### INPUT RECORDS ###

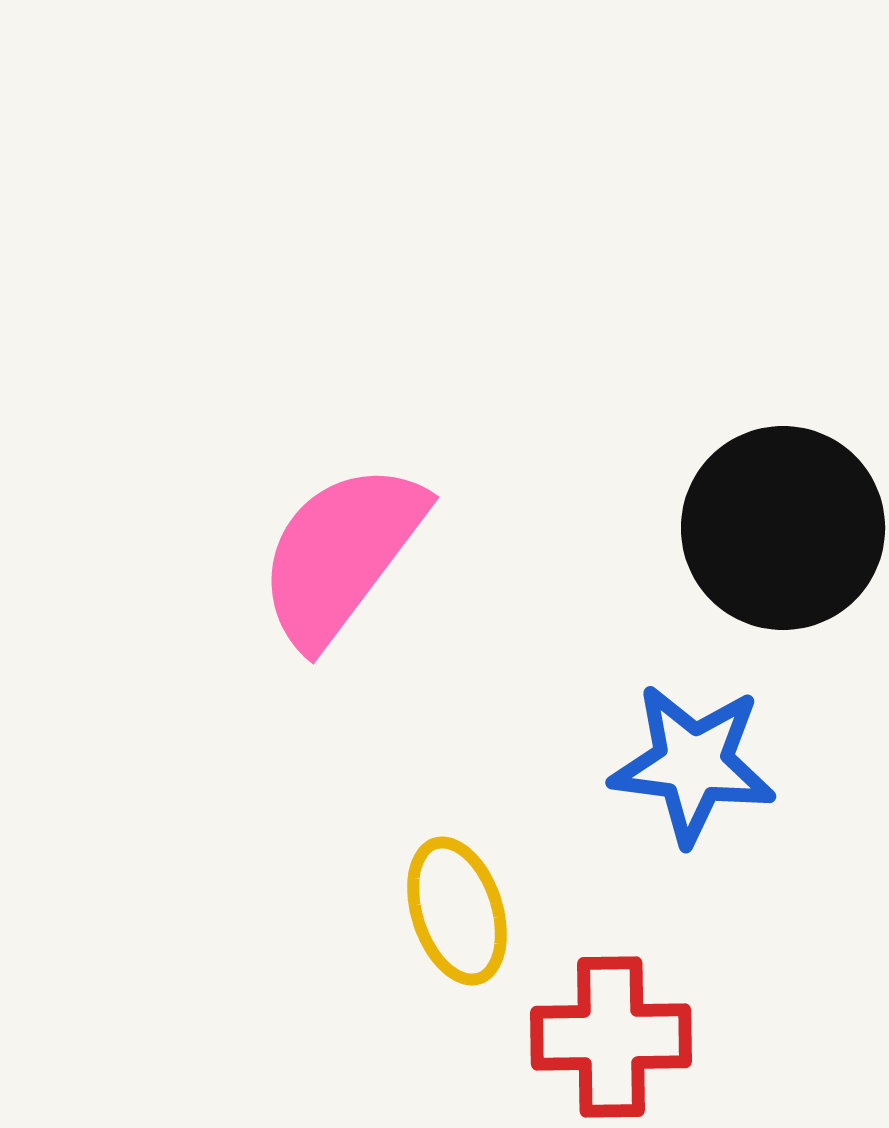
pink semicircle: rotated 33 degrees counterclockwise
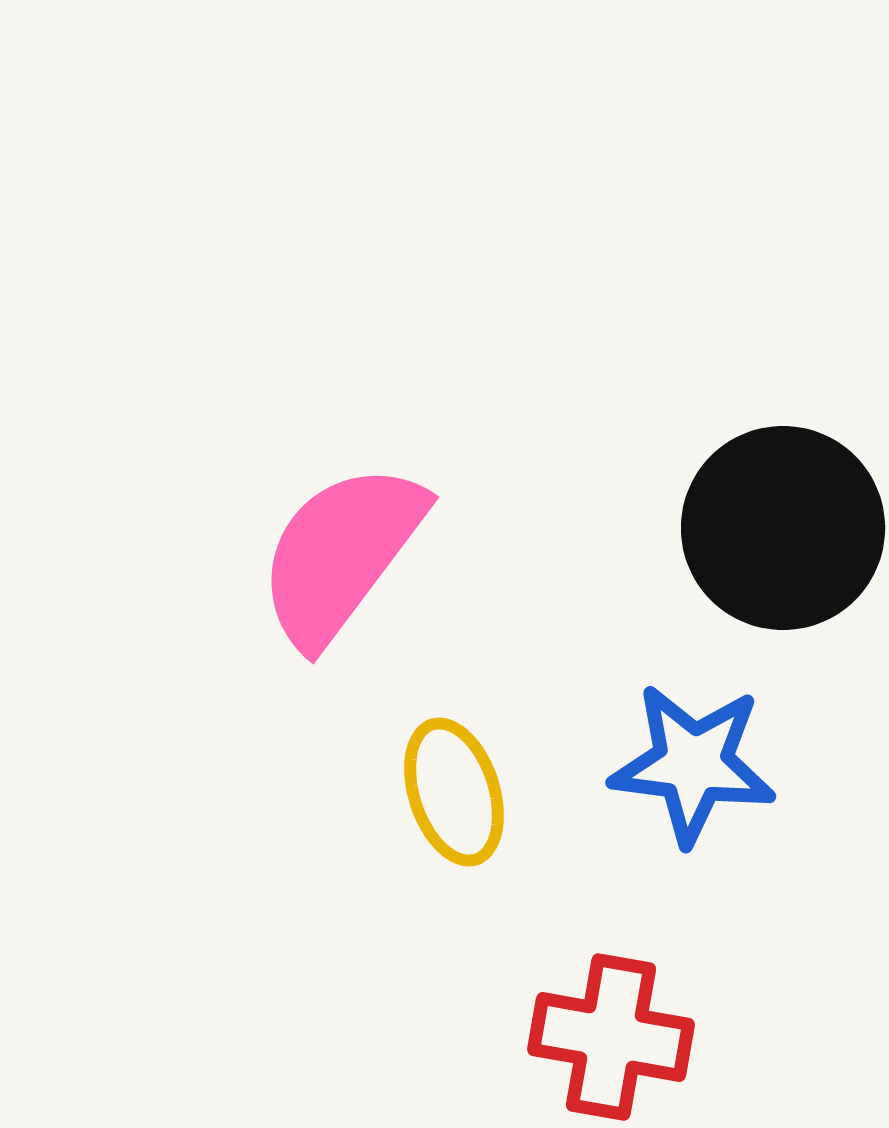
yellow ellipse: moved 3 px left, 119 px up
red cross: rotated 11 degrees clockwise
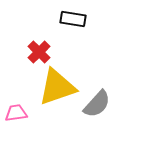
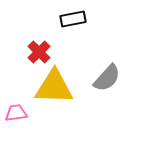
black rectangle: rotated 20 degrees counterclockwise
yellow triangle: moved 3 px left; rotated 21 degrees clockwise
gray semicircle: moved 10 px right, 26 px up
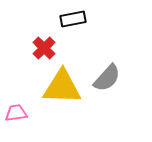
red cross: moved 5 px right, 4 px up
yellow triangle: moved 8 px right
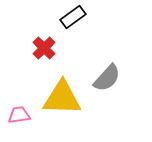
black rectangle: moved 2 px up; rotated 25 degrees counterclockwise
yellow triangle: moved 11 px down
pink trapezoid: moved 3 px right, 2 px down
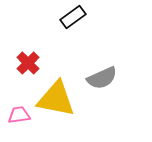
red cross: moved 16 px left, 15 px down
gray semicircle: moved 5 px left; rotated 24 degrees clockwise
yellow triangle: moved 6 px left, 1 px down; rotated 9 degrees clockwise
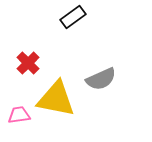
gray semicircle: moved 1 px left, 1 px down
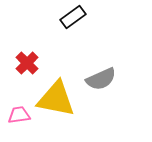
red cross: moved 1 px left
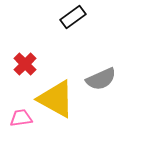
red cross: moved 2 px left, 1 px down
yellow triangle: rotated 18 degrees clockwise
pink trapezoid: moved 2 px right, 3 px down
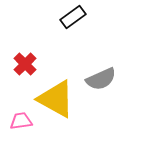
pink trapezoid: moved 3 px down
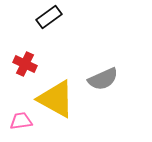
black rectangle: moved 24 px left
red cross: rotated 20 degrees counterclockwise
gray semicircle: moved 2 px right
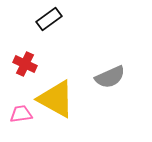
black rectangle: moved 2 px down
gray semicircle: moved 7 px right, 2 px up
pink trapezoid: moved 7 px up
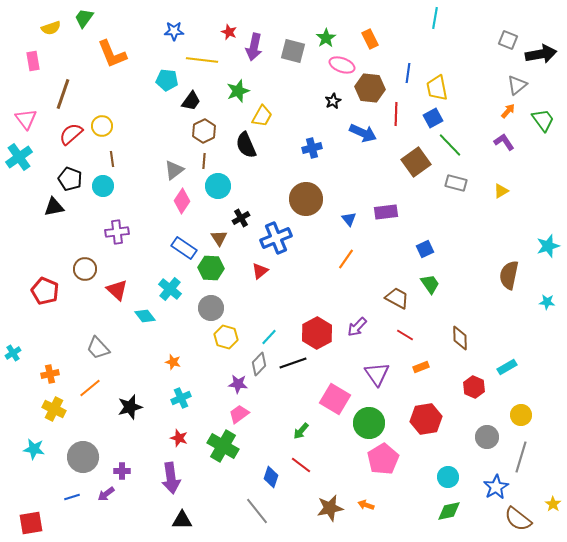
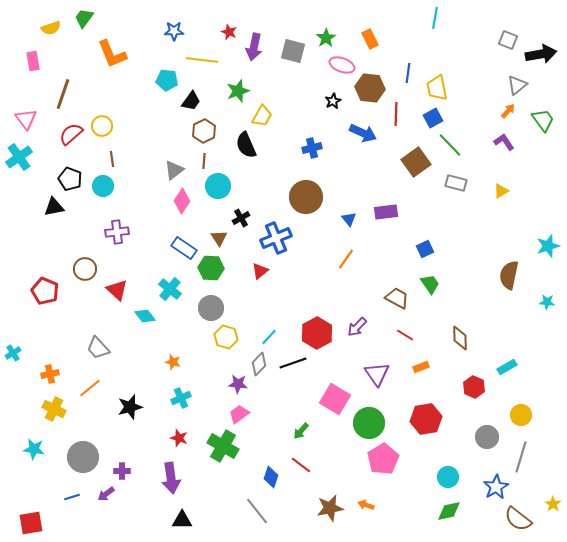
brown circle at (306, 199): moved 2 px up
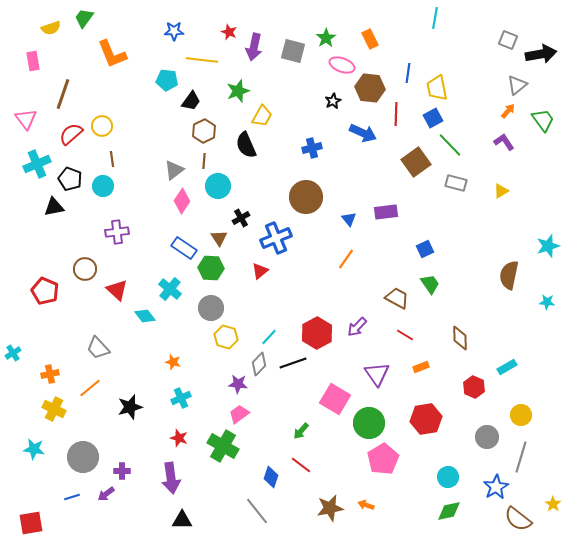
cyan cross at (19, 157): moved 18 px right, 7 px down; rotated 12 degrees clockwise
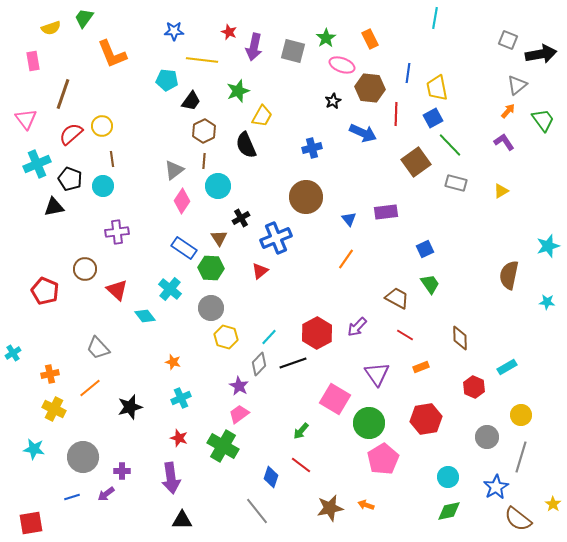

###

• _GIVEN INSTRUCTION_: Render every line of the listing above as a string in a JSON array, one per line, skipping blank lines and the picture lines.

• _RESULT OF THIS TASK_:
[
  "pink semicircle: rotated 33 degrees counterclockwise",
  "yellow ellipse: moved 3 px left, 119 px up",
  "red cross: rotated 11 degrees clockwise",
  "black rectangle: rotated 20 degrees counterclockwise",
  "yellow triangle: moved 3 px left; rotated 21 degrees clockwise",
  "gray semicircle: moved 10 px right, 26 px up",
  "red cross: moved 5 px right, 4 px up",
  "yellow triangle: moved 8 px right",
  "black rectangle: moved 2 px up; rotated 25 degrees counterclockwise",
  "yellow triangle: moved 11 px down",
  "pink trapezoid: moved 3 px right, 2 px down",
  "red cross: moved 16 px left, 15 px down",
  "gray semicircle: moved 5 px left; rotated 24 degrees clockwise",
  "yellow triangle: moved 6 px left, 1 px down; rotated 9 degrees clockwise",
  "gray semicircle: moved 1 px left, 1 px down",
  "red cross: moved 1 px left",
  "red cross: moved 2 px left, 1 px down",
  "yellow triangle: rotated 18 degrees clockwise",
  "pink trapezoid: moved 2 px right, 3 px down",
  "pink trapezoid: moved 3 px down",
  "black rectangle: moved 24 px left",
  "red cross: rotated 20 degrees counterclockwise",
  "gray semicircle: moved 2 px right",
  "black rectangle: moved 2 px down",
  "gray semicircle: moved 7 px right, 2 px up",
  "pink trapezoid: moved 7 px up",
  "brown circle at (306, 199): moved 2 px up",
  "cyan cross at (19, 157): moved 18 px right, 7 px down; rotated 12 degrees clockwise"
]